§ **Work order**
Your task is to repeat exactly the lines below between the line holding "R203: 680 (J203/1, NET6) -> none" and the line holding "C2: 2.2uF (plus", inclusive, and only those.

§ **Supplied information**
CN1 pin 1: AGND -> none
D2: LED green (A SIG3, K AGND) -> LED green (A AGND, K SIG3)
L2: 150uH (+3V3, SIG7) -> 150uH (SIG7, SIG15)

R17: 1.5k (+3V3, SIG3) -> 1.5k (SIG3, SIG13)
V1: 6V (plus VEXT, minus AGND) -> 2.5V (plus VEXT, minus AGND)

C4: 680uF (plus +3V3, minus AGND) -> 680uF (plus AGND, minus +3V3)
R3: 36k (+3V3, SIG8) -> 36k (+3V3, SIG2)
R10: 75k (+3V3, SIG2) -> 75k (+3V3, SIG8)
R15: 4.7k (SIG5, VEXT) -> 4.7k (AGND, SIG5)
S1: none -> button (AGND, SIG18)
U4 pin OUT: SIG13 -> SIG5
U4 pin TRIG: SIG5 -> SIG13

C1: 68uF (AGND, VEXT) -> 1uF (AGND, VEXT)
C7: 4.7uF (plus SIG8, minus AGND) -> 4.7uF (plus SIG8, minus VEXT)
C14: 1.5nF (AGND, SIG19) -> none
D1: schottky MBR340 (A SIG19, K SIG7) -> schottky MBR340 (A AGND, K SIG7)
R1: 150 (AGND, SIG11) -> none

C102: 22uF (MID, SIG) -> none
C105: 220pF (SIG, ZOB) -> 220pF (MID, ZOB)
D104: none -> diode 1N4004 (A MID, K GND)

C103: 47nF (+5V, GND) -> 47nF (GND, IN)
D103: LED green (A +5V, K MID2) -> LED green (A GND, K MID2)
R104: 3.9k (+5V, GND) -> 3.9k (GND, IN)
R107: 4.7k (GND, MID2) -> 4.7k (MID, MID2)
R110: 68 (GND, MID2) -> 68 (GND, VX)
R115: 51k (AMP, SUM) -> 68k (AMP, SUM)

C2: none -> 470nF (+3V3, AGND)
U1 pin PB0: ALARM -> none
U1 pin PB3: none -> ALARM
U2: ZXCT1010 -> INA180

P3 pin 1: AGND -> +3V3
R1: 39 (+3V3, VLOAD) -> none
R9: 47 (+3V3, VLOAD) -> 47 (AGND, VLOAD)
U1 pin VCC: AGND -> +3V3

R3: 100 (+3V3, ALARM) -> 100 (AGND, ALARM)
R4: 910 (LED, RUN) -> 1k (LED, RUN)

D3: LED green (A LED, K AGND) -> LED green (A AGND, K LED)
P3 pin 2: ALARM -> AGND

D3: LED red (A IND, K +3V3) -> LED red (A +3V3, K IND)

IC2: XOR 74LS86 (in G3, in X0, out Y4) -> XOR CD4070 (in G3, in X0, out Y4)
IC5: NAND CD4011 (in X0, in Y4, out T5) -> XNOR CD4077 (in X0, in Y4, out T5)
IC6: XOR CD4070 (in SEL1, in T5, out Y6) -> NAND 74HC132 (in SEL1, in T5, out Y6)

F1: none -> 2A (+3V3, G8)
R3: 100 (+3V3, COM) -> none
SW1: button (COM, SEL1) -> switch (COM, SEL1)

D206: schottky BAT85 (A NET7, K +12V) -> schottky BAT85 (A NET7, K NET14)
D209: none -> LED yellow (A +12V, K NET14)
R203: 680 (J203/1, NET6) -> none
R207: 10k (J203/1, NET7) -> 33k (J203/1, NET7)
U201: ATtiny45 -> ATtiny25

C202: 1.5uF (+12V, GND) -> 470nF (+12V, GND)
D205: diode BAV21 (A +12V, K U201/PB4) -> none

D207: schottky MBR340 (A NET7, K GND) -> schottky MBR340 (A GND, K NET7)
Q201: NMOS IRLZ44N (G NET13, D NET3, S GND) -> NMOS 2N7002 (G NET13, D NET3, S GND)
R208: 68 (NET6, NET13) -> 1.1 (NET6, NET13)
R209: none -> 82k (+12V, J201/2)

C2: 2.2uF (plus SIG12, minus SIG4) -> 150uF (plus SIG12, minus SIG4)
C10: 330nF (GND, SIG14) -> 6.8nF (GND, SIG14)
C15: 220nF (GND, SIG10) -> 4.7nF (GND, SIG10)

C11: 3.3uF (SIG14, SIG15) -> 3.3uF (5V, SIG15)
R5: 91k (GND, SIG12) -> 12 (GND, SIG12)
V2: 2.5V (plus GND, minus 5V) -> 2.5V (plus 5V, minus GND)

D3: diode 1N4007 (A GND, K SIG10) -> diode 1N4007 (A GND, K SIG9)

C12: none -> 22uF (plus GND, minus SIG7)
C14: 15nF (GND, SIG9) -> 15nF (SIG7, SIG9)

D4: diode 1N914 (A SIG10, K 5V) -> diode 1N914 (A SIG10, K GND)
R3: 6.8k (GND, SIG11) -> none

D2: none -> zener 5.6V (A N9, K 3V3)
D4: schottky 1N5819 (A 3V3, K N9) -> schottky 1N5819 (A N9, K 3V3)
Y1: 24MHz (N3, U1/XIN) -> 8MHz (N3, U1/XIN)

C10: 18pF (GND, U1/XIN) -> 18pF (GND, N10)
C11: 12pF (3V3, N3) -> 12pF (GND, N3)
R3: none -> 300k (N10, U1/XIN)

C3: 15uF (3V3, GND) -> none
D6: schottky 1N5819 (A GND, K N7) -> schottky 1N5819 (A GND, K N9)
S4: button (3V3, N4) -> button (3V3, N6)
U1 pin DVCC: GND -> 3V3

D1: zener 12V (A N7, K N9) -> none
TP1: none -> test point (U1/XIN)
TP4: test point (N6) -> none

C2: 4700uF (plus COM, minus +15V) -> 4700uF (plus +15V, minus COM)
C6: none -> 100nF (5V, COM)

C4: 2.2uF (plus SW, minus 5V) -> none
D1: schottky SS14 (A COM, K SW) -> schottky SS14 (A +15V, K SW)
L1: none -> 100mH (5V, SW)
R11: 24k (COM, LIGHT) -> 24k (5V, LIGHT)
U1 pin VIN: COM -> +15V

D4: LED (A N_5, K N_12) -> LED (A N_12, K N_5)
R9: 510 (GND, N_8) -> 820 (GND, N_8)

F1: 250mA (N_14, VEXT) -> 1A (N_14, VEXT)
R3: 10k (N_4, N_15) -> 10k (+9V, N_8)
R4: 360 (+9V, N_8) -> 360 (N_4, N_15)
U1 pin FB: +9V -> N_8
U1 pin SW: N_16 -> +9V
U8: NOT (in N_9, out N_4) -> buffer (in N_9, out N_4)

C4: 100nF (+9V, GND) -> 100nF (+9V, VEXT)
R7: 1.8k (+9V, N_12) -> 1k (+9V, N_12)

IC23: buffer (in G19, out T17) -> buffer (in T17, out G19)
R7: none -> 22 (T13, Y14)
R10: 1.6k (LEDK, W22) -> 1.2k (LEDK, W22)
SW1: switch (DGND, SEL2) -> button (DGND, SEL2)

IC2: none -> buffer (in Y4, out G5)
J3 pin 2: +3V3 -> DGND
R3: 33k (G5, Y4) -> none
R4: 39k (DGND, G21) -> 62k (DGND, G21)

§ **Reply**
R203: 680 (J203/1, NET6) -> none
R207: 10k (J203/1, NET7) -> 33k (J203/1, NET7)
U201: ATtiny45 -> ATtiny25

C202: 1.5uF (+12V, GND) -> 470nF (+12V, GND)
D205: diode BAV21 (A +12V, K U201/PB4) -> none

D207: schottky MBR340 (A NET7, K GND) -> schottky MBR340 (A GND, K NET7)
Q201: NMOS IRLZ44N (G NET13, D NET3, S GND) -> NMOS 2N7002 (G NET13, D NET3, S GND)
R208: 68 (NET6, NET13) -> 1.1 (NET6, NET13)
R209: none -> 82k (+12V, J201/2)

C2: 2.2uF (plus SIG12, minus SIG4) -> 150uF (plus SIG12, minus SIG4)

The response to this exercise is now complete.